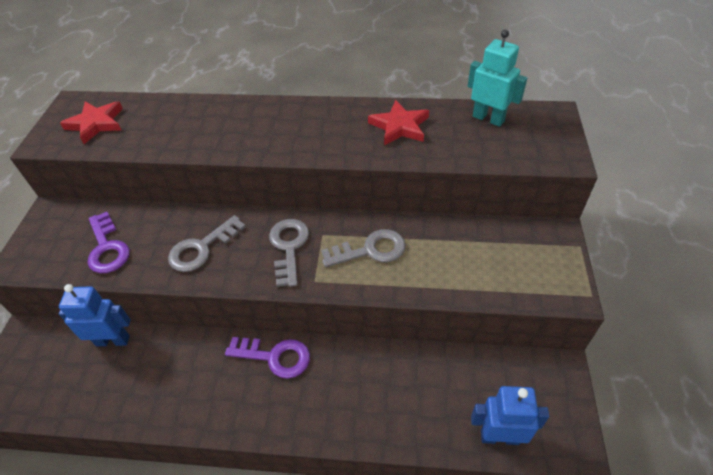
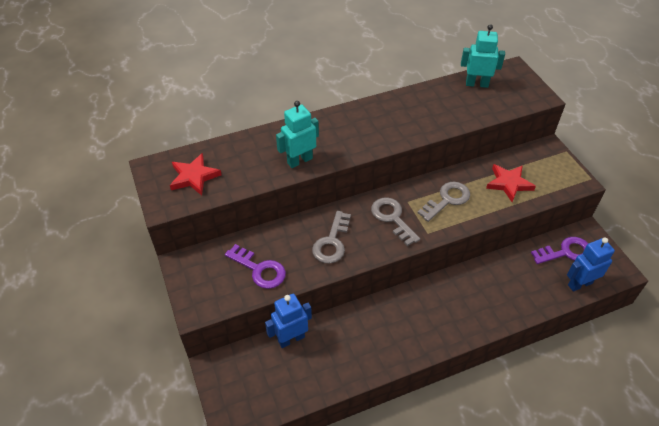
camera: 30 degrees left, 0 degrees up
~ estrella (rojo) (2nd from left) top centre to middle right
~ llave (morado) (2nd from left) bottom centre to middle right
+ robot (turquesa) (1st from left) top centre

· · · · · · ·

* [Exercise requirements] Set down the material above exactly. Skip any picture.

* [Response to the exercise]
camera: 30 degrees left, 0 degrees up
~ estrella (rojo) (2nd from left) top centre to middle right
~ llave (morado) (2nd from left) bottom centre to middle right
+ robot (turquesa) (1st from left) top centre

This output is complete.